Records to process:

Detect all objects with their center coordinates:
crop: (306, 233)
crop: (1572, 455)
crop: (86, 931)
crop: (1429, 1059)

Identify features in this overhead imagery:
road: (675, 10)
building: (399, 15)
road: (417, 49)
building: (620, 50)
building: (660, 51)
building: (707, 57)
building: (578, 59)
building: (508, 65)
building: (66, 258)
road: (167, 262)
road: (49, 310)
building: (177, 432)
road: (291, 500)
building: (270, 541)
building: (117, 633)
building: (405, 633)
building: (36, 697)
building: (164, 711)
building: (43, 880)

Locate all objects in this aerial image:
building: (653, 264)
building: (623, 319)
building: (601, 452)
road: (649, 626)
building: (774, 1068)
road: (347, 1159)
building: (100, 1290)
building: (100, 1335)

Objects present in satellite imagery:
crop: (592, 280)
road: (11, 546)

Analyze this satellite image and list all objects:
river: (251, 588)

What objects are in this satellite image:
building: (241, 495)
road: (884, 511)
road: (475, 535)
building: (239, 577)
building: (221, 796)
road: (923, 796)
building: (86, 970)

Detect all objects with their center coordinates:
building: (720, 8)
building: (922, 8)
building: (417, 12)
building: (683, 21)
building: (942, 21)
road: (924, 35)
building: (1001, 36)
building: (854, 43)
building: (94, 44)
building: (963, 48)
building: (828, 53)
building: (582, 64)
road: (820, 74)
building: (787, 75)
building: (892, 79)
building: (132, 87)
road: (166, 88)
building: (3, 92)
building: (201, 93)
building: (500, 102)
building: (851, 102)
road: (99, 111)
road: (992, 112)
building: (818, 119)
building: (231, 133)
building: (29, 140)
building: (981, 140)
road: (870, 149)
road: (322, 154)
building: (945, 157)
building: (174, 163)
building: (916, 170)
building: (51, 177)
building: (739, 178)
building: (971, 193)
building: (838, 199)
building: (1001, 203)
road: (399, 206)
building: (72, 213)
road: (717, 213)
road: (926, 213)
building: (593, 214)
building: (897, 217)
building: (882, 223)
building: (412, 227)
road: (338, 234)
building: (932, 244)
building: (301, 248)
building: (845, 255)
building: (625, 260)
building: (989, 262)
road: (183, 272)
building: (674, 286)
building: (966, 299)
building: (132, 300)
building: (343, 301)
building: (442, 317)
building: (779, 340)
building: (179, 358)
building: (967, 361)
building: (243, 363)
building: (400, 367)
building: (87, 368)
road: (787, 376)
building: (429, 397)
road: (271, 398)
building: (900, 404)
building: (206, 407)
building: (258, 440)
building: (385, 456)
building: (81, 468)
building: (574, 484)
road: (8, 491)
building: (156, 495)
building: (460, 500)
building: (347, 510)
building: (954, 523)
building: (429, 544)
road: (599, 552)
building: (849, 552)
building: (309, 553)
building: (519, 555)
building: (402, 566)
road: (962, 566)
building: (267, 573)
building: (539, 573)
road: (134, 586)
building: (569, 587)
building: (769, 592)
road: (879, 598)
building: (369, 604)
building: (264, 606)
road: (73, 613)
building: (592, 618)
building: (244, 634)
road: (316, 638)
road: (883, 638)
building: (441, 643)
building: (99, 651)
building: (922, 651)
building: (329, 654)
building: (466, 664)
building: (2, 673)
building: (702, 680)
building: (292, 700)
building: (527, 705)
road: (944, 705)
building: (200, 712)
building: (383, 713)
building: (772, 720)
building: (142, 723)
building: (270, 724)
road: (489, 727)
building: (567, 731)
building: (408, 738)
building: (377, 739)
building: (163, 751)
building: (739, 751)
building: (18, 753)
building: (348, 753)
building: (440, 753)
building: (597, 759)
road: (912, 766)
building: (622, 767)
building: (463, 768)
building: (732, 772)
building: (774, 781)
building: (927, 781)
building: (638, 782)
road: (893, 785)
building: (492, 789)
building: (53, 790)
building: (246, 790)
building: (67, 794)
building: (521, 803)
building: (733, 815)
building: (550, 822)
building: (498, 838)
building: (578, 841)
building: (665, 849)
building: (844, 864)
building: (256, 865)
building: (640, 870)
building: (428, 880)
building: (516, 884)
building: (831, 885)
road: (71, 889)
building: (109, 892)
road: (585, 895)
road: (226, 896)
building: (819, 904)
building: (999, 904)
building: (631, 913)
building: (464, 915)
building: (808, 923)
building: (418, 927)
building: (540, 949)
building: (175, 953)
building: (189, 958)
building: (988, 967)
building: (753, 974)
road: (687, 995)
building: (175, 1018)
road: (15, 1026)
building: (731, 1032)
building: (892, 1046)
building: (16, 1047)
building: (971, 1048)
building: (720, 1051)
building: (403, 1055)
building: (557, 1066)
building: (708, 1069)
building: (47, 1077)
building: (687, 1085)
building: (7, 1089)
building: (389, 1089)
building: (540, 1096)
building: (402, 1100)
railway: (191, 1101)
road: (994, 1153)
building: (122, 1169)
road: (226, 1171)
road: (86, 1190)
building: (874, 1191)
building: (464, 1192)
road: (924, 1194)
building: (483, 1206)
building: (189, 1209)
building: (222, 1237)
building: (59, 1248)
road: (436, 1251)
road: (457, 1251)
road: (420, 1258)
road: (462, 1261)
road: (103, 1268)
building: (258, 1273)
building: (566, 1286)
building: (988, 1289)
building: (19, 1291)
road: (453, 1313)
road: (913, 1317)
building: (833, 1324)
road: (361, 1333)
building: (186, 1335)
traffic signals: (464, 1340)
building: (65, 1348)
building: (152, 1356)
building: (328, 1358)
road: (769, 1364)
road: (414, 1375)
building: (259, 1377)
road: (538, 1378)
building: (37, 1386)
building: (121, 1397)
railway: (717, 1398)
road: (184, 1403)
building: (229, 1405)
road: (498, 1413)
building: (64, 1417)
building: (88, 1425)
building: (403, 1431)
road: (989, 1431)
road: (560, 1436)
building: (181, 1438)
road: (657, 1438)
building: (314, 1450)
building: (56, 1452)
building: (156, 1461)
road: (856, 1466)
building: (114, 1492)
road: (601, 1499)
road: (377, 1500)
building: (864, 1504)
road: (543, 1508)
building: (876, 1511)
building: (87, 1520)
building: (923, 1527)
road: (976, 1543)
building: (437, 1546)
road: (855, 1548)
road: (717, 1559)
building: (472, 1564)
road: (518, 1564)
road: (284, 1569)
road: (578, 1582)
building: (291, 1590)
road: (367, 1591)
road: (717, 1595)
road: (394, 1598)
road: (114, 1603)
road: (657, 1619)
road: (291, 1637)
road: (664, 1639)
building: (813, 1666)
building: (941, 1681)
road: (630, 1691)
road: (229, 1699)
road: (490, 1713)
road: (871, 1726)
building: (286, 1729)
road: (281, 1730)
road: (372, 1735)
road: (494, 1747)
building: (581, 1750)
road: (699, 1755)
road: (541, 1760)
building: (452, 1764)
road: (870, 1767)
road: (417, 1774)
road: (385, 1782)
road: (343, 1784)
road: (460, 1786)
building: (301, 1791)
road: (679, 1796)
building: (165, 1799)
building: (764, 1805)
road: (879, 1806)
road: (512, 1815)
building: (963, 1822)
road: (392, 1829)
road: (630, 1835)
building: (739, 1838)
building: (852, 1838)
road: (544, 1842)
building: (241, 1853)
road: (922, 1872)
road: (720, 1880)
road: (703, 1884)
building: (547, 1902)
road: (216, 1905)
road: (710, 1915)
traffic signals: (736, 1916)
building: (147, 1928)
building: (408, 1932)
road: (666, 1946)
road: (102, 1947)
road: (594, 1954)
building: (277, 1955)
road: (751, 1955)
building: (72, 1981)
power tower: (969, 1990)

What is needed: Wherever the string "signals" appears in the entries above, return the line it appears on.

Exercise response:
traffic signals: (464, 1340)
traffic signals: (736, 1916)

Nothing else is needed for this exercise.